**TASK TO COMPLETE:** Collect all lines containing the word "black" from the data.

*** DATA FOR THE TASK ***

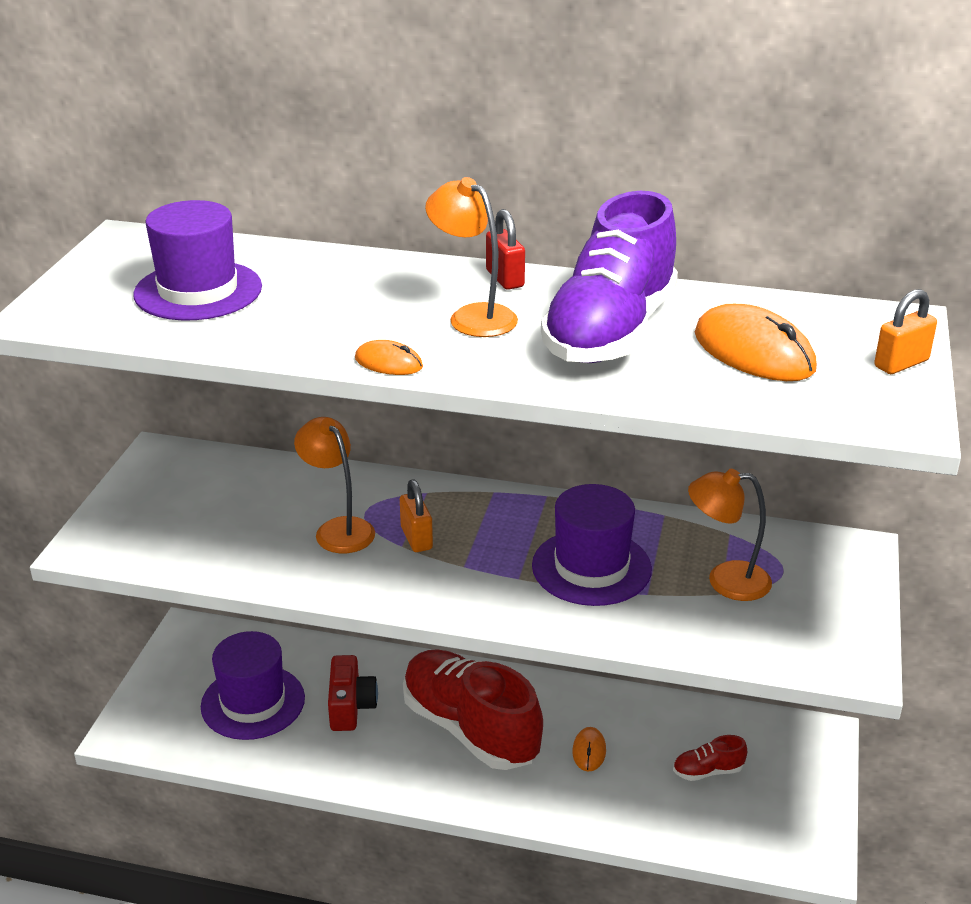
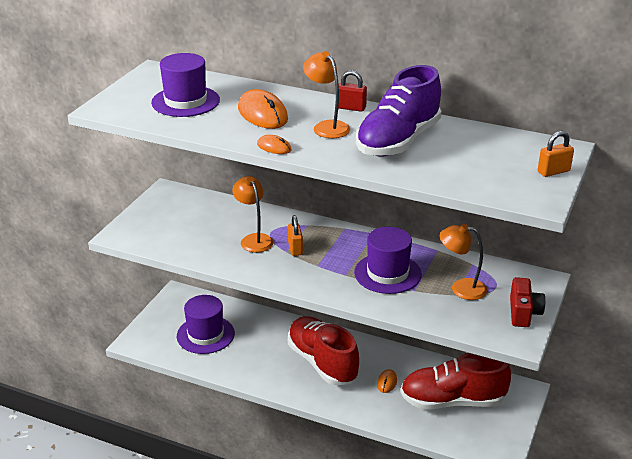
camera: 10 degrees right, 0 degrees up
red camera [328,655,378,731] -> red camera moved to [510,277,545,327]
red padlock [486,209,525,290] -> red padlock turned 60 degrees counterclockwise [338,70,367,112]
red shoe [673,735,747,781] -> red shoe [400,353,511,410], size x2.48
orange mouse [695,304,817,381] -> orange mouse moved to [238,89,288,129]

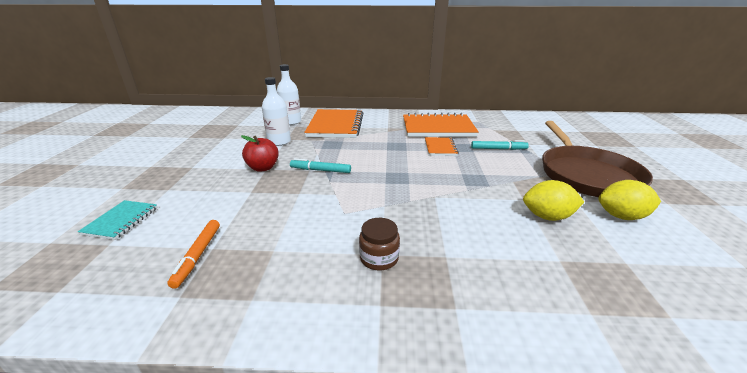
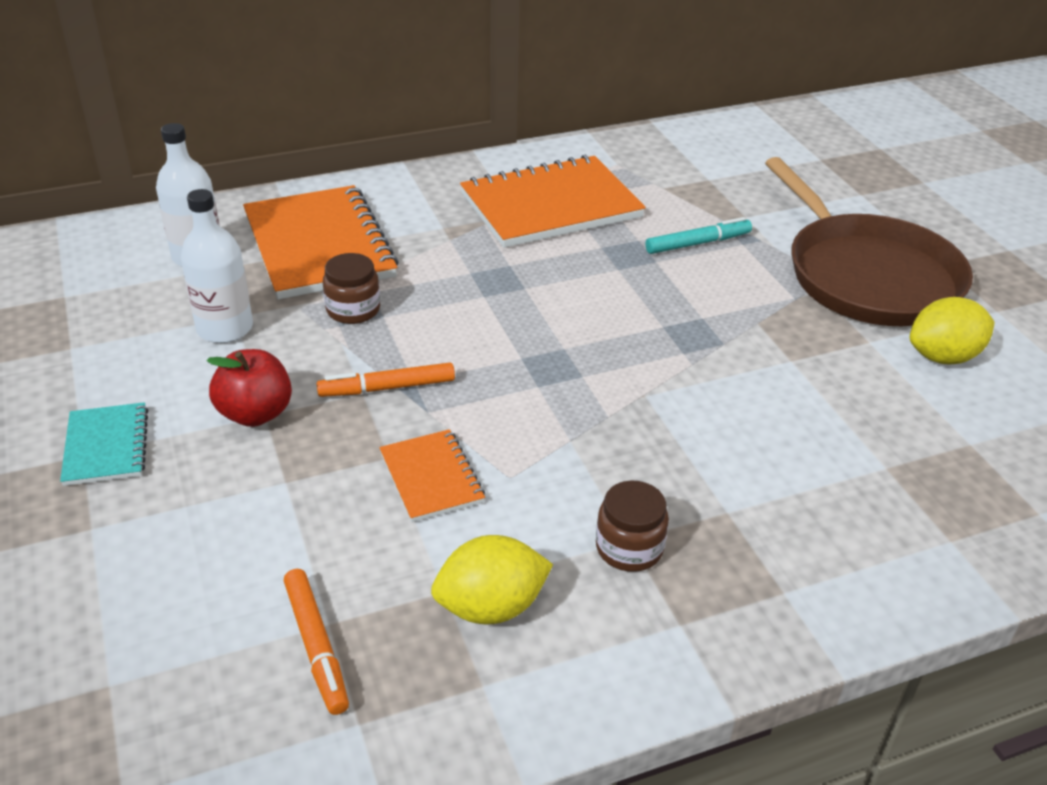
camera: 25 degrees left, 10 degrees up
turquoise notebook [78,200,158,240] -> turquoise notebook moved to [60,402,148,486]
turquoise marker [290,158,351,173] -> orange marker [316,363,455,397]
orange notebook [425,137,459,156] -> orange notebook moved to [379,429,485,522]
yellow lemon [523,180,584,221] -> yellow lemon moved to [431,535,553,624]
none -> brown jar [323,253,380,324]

*** End of DATA FOR THE TASK ***
*** DATA FOR THE TASK ***

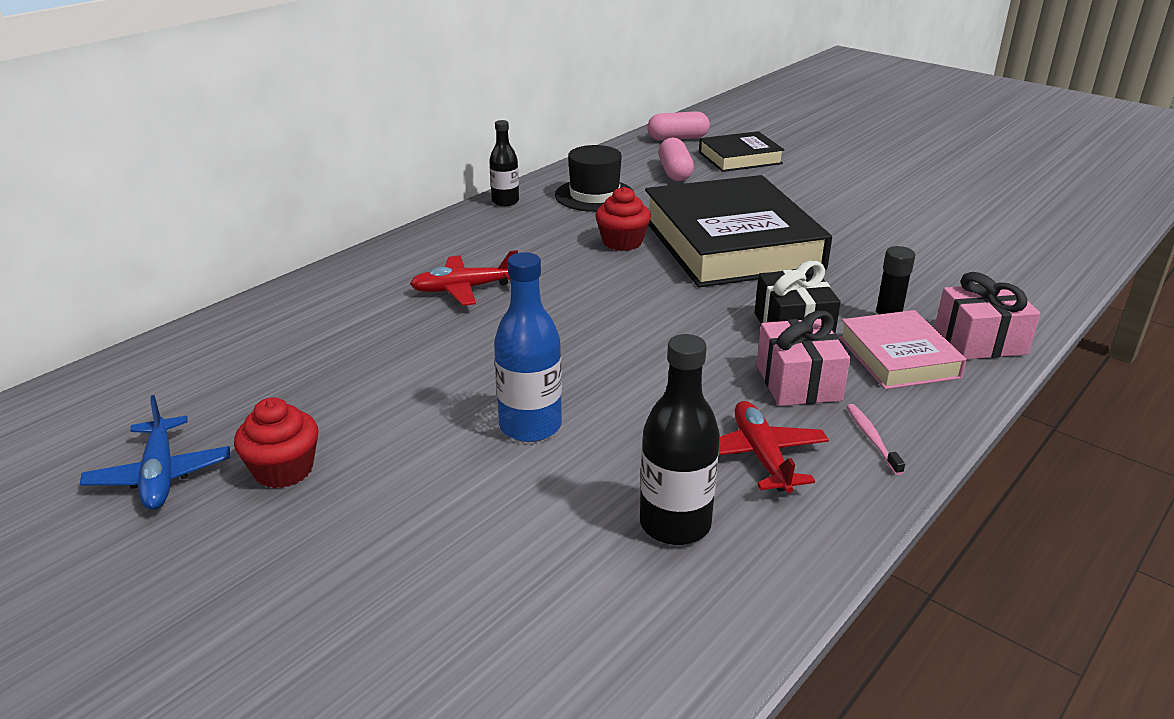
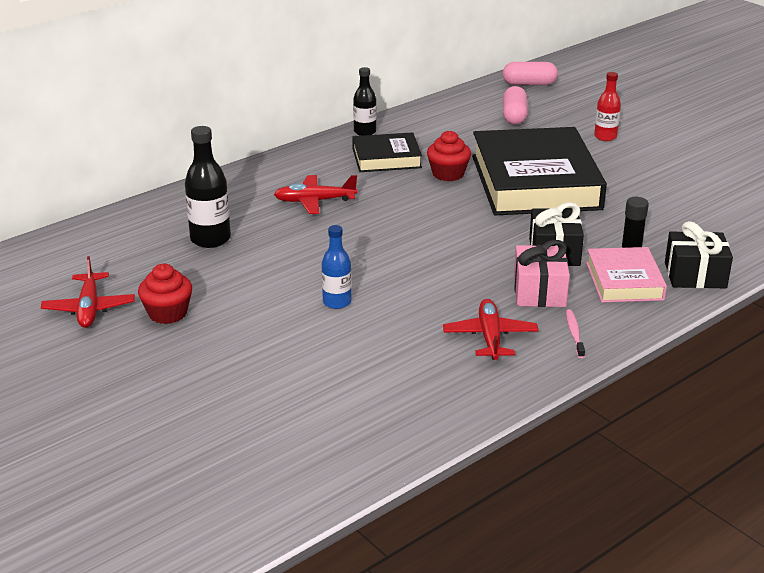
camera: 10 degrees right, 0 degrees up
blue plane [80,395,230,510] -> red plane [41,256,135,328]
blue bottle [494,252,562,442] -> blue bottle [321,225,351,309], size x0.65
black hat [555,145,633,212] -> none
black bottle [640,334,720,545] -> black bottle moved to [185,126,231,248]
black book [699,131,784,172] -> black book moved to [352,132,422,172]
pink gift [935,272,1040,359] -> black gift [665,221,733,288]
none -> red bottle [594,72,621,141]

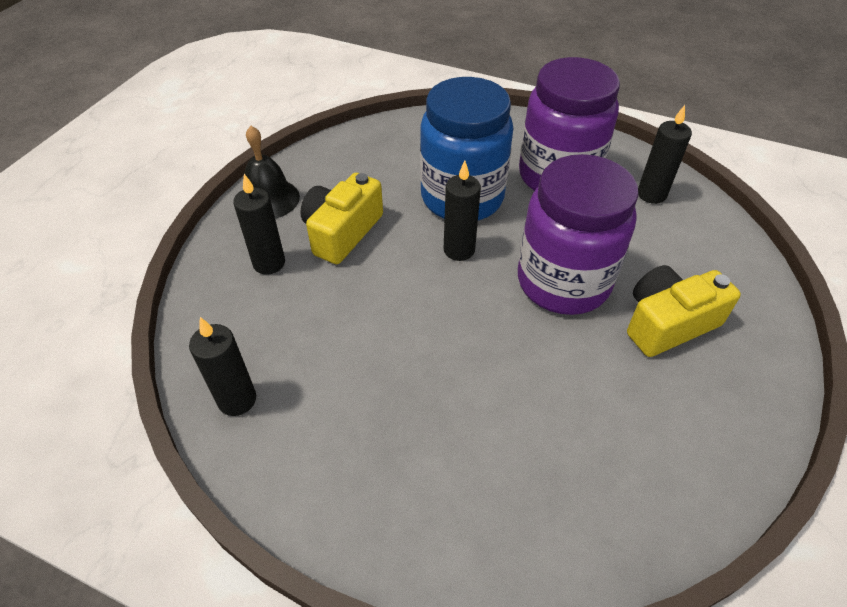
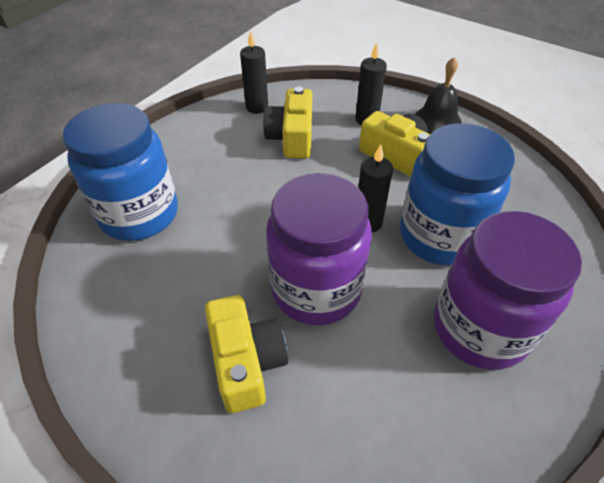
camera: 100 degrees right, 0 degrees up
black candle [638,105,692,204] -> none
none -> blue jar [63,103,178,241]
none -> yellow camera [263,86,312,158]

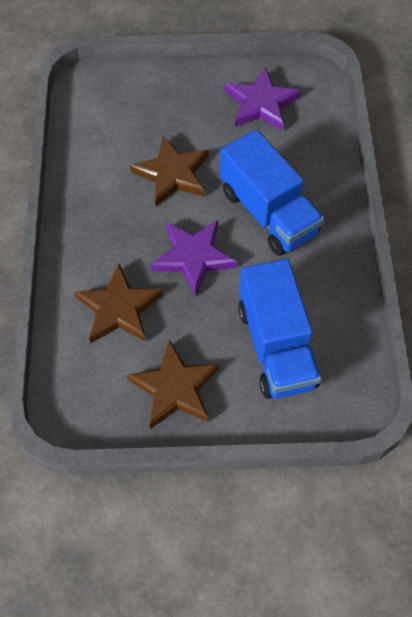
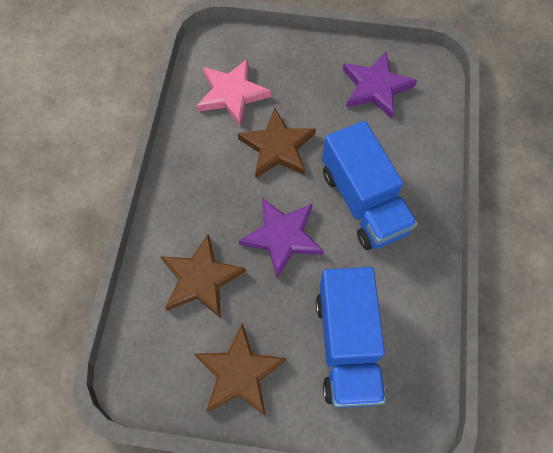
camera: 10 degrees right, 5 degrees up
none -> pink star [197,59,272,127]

*** End of DATA FOR THE TASK ***

**WRITTEN SOLUTION:**
black hat [555,145,633,212] -> none
black bottle [640,334,720,545] -> black bottle moved to [185,126,231,248]
black book [699,131,784,172] -> black book moved to [352,132,422,172]
pink gift [935,272,1040,359] -> black gift [665,221,733,288]
black candle [638,105,692,204] -> none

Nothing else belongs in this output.